[Work task]
Begin at the top of the records and copy each line exactly. The line containing "none -> brown brick J3:L3 level 1" is the last one to include.

[Records for the task]
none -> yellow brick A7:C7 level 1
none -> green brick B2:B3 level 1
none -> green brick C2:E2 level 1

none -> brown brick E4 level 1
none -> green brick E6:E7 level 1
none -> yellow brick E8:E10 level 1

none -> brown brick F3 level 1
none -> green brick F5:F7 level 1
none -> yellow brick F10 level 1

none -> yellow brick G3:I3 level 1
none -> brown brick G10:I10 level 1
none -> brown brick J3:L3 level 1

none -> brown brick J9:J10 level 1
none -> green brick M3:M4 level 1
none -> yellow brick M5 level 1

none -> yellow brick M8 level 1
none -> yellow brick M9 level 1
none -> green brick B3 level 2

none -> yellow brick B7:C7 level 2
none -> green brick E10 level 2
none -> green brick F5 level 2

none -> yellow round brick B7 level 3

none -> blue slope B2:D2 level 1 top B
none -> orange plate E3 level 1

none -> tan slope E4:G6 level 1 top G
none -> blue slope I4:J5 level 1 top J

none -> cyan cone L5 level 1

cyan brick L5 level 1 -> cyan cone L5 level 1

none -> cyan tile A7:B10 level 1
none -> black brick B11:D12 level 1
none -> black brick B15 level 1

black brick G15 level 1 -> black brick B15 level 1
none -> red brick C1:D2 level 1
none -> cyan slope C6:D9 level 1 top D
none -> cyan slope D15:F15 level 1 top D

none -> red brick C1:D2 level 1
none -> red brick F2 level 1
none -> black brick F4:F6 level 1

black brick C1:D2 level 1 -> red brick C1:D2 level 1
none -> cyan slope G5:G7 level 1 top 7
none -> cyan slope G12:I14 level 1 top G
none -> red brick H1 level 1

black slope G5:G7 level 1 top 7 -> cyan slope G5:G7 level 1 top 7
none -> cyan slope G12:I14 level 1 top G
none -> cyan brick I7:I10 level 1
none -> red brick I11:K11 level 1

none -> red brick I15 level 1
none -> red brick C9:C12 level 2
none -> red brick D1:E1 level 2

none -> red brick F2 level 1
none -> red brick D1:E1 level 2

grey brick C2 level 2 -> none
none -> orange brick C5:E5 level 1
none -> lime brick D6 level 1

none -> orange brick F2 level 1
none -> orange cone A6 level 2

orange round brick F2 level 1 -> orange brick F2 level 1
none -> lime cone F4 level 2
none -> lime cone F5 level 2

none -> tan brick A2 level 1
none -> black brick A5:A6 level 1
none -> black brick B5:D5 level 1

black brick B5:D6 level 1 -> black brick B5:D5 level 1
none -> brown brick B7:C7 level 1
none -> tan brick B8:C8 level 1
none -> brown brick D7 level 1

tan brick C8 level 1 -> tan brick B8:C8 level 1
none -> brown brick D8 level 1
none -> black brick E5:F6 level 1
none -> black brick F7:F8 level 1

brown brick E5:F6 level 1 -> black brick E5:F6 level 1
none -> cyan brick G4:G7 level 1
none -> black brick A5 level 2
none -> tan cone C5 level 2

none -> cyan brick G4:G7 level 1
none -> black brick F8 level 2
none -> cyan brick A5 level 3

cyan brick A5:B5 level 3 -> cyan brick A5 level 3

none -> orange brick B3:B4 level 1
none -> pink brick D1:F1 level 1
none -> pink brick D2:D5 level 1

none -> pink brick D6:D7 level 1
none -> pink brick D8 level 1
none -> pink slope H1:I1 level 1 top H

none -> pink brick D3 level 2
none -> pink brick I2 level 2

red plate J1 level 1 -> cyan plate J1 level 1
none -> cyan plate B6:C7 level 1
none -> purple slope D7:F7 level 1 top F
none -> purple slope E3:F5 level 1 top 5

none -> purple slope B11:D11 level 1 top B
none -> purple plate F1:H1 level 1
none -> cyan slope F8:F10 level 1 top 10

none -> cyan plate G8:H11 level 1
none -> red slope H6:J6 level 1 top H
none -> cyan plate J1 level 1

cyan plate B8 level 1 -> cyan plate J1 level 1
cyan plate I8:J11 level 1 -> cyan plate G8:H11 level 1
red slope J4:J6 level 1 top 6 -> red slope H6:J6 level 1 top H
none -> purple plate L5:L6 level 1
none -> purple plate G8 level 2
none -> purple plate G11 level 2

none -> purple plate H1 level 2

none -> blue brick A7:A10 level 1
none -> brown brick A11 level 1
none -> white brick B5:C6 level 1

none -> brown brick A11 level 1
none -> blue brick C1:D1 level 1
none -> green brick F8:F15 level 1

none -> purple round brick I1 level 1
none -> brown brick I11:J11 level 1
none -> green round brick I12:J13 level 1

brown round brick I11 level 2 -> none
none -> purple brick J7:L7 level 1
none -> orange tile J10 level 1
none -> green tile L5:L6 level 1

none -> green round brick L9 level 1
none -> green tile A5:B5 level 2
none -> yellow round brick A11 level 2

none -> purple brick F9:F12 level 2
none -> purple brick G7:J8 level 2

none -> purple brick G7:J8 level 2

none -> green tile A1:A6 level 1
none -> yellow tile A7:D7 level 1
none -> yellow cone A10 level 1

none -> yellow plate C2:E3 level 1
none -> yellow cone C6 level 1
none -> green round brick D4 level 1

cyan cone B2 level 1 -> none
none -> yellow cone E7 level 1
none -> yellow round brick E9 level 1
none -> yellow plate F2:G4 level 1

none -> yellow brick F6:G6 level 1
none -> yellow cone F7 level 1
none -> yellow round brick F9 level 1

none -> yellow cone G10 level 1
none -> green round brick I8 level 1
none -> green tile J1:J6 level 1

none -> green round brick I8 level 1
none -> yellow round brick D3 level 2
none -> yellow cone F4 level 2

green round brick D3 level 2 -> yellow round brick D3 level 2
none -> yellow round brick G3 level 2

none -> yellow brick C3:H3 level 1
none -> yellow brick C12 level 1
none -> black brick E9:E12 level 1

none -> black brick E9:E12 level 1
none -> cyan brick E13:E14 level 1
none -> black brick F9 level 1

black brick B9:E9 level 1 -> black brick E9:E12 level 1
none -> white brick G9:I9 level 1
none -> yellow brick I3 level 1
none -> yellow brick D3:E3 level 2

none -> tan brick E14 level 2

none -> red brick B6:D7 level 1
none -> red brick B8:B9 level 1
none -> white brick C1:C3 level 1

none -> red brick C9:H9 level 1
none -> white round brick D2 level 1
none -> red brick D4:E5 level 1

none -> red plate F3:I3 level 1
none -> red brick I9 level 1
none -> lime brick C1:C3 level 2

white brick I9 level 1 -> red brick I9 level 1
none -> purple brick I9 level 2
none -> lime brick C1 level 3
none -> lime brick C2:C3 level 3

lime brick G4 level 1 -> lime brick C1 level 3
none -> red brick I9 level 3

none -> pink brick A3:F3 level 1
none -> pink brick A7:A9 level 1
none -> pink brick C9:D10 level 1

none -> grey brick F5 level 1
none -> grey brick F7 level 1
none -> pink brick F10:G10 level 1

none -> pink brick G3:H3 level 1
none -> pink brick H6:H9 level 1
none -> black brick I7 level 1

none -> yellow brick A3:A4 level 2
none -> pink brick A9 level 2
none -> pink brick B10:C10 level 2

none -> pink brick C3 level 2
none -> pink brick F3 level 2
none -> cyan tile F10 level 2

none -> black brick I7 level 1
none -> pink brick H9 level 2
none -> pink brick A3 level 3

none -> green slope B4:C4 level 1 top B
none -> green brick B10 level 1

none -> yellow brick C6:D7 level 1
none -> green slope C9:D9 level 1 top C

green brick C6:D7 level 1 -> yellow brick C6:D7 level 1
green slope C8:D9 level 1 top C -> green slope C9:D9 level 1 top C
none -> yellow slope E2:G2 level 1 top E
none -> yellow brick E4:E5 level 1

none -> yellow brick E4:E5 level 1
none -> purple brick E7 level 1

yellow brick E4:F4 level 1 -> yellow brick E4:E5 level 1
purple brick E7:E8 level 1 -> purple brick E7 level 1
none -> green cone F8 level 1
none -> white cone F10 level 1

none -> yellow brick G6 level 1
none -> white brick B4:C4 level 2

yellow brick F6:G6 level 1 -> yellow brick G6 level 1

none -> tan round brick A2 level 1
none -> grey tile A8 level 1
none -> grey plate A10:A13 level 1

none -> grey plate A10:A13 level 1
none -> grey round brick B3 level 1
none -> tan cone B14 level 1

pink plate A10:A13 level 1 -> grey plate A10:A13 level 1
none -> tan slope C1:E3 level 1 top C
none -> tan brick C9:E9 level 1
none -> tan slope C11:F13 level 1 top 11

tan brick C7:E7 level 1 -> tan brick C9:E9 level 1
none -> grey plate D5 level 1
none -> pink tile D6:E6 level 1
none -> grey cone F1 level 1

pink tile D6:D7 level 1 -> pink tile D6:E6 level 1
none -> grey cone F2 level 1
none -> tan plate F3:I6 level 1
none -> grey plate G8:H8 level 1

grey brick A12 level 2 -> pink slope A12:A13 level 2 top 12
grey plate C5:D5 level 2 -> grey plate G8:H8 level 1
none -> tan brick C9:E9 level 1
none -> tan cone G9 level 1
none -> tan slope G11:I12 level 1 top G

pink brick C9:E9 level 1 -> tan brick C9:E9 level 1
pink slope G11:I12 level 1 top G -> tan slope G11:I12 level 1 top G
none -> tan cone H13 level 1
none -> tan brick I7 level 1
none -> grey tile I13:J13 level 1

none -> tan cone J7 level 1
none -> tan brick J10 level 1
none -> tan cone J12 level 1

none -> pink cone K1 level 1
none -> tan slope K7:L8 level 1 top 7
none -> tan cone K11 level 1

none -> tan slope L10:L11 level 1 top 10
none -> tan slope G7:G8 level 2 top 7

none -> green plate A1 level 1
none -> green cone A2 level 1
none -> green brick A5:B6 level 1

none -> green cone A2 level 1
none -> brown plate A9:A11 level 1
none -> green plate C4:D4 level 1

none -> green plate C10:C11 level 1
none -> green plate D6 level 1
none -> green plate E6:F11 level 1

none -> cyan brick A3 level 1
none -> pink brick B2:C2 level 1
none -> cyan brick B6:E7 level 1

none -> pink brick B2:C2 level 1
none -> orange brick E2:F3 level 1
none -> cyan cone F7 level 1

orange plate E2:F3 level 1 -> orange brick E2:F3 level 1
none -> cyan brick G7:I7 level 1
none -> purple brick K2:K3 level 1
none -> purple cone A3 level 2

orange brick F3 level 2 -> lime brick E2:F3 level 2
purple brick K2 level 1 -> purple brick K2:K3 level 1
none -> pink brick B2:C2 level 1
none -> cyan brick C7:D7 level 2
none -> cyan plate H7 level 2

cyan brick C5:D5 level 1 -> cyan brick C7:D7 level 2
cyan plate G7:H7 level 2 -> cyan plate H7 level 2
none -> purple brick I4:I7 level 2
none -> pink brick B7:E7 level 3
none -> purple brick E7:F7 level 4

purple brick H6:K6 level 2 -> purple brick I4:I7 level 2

[Result below]
none -> yellow brick A7:C7 level 1
none -> green brick B2:B3 level 1
none -> green brick C2:E2 level 1

none -> brown brick E4 level 1
none -> green brick E6:E7 level 1
none -> yellow brick E8:E10 level 1

none -> brown brick F3 level 1
none -> green brick F5:F7 level 1
none -> yellow brick F10 level 1

none -> yellow brick G3:I3 level 1
none -> brown brick G10:I10 level 1
none -> brown brick J3:L3 level 1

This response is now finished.